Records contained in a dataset
'''

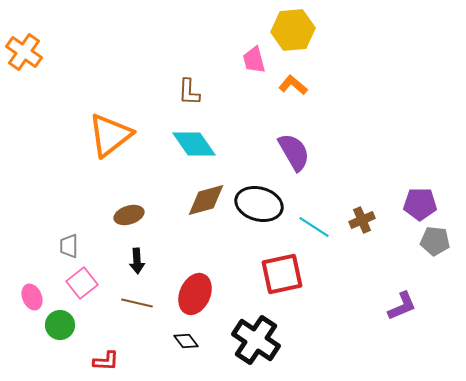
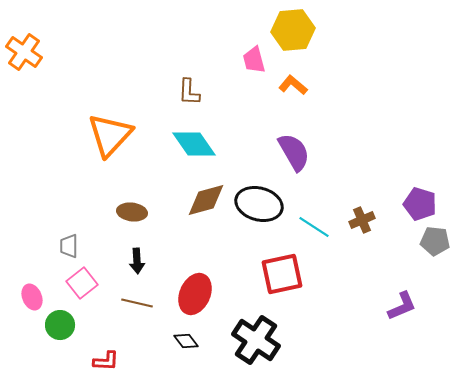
orange triangle: rotated 9 degrees counterclockwise
purple pentagon: rotated 16 degrees clockwise
brown ellipse: moved 3 px right, 3 px up; rotated 24 degrees clockwise
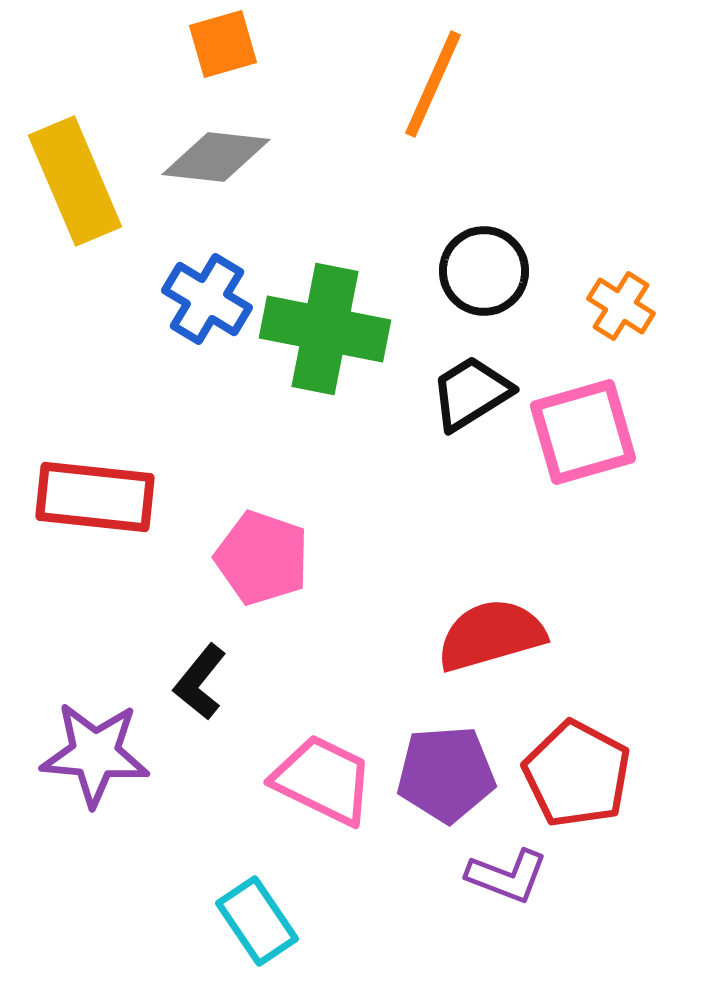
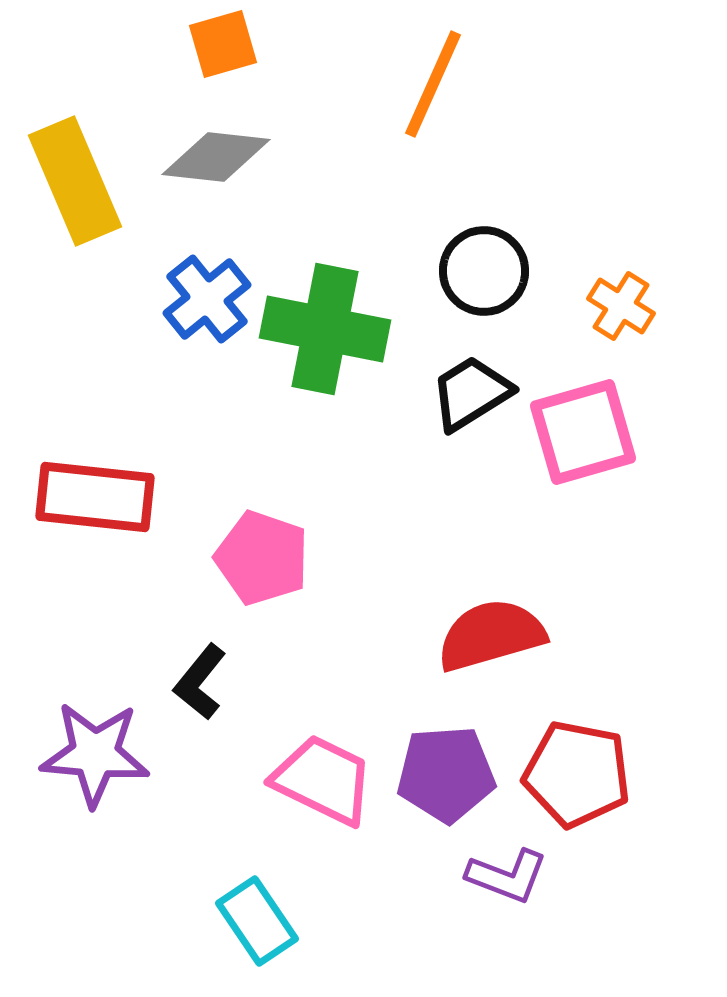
blue cross: rotated 20 degrees clockwise
red pentagon: rotated 17 degrees counterclockwise
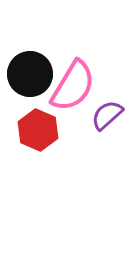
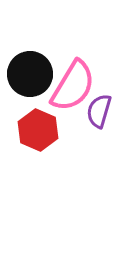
purple semicircle: moved 8 px left, 4 px up; rotated 32 degrees counterclockwise
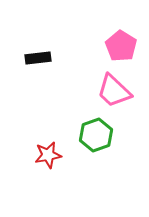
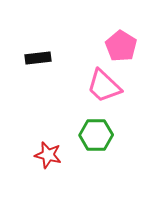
pink trapezoid: moved 10 px left, 5 px up
green hexagon: rotated 20 degrees clockwise
red star: rotated 24 degrees clockwise
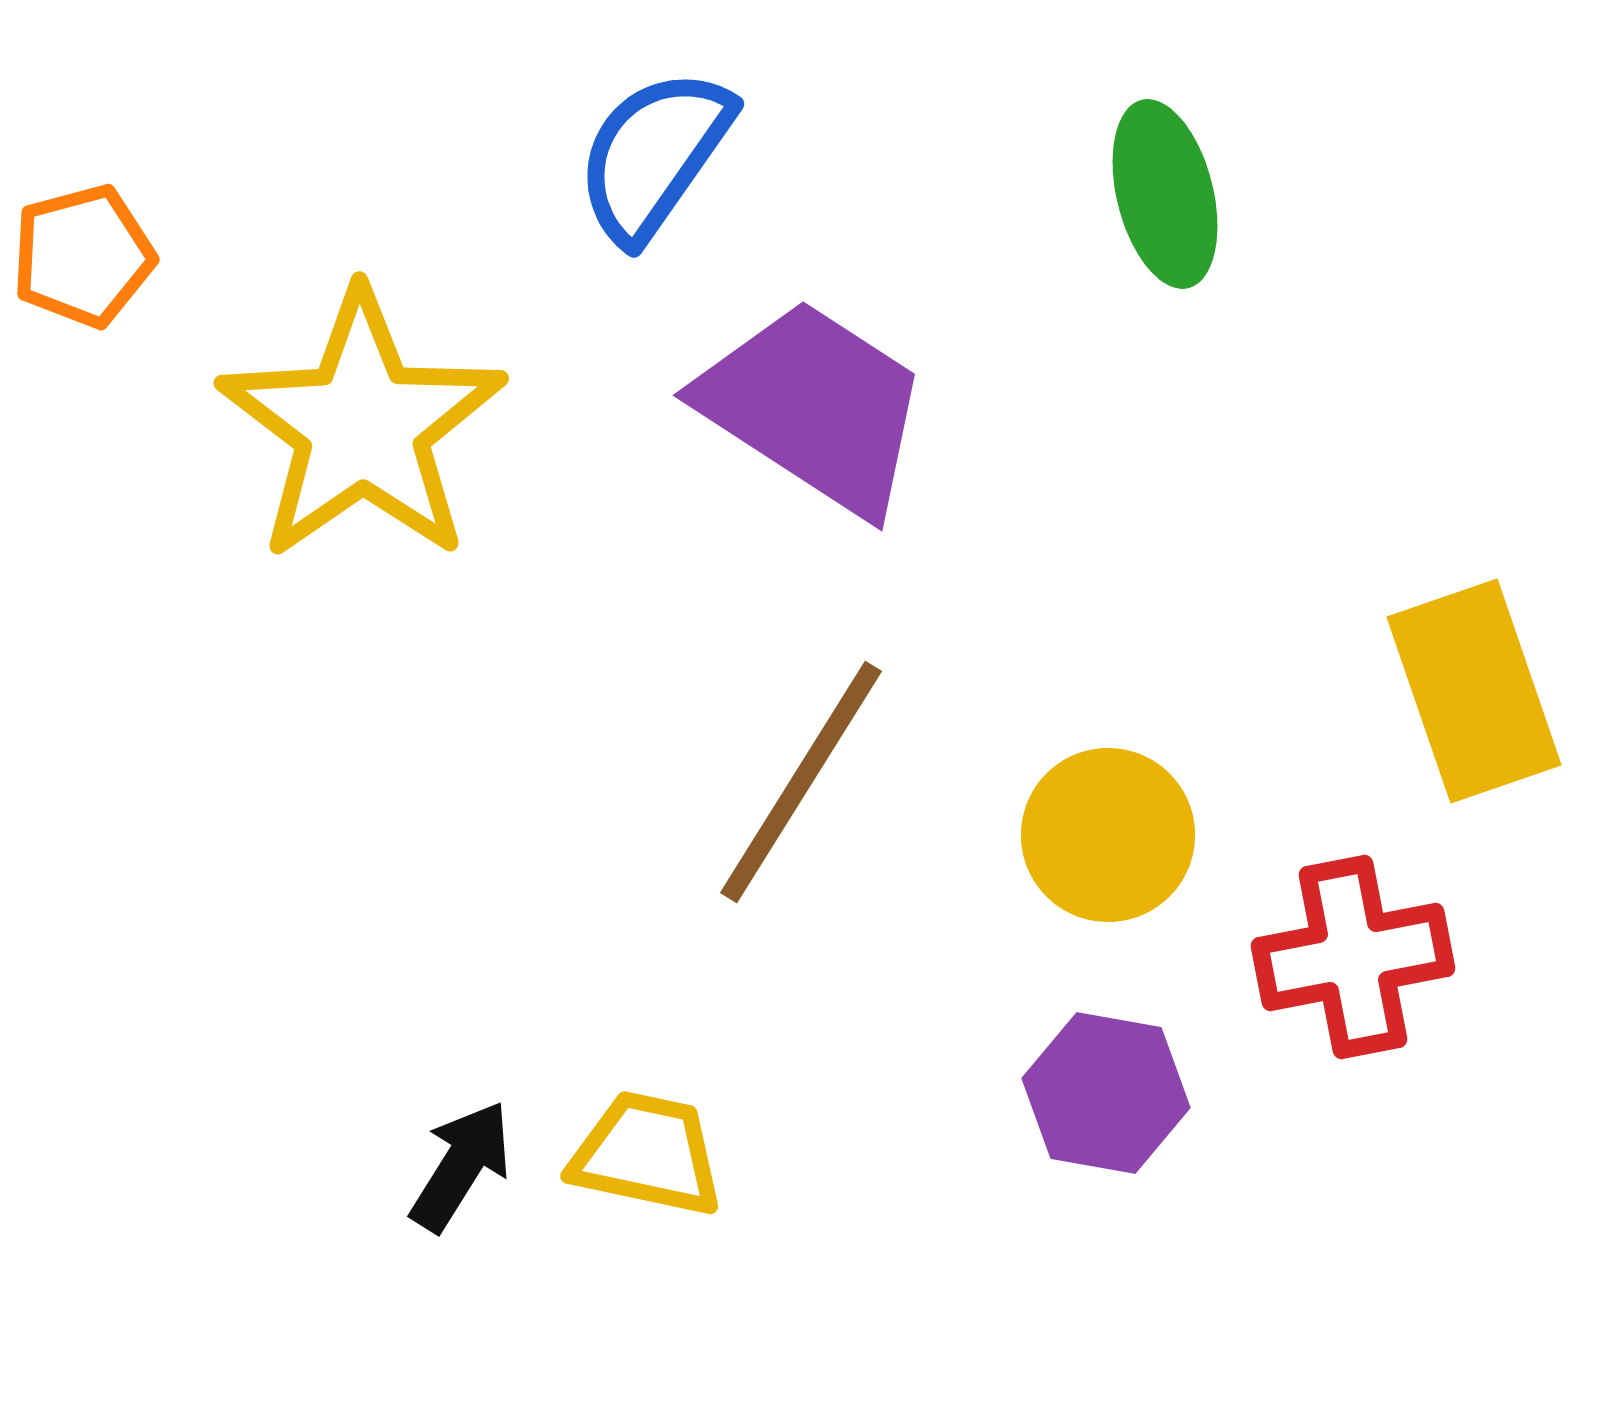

'''

What you are asked to do: Could the lines from the first entry through the line that contains "green hexagon: rotated 20 degrees clockwise" be copied exactly, with all pictures left out?

Task result:
orange triangle: rotated 9 degrees counterclockwise
purple pentagon: rotated 16 degrees clockwise
brown ellipse: moved 3 px right, 3 px up; rotated 24 degrees clockwise
blue cross: rotated 20 degrees clockwise
red pentagon: rotated 17 degrees counterclockwise
purple semicircle: moved 8 px left, 4 px up; rotated 32 degrees counterclockwise
pink trapezoid: moved 10 px left, 5 px up
green hexagon: rotated 20 degrees clockwise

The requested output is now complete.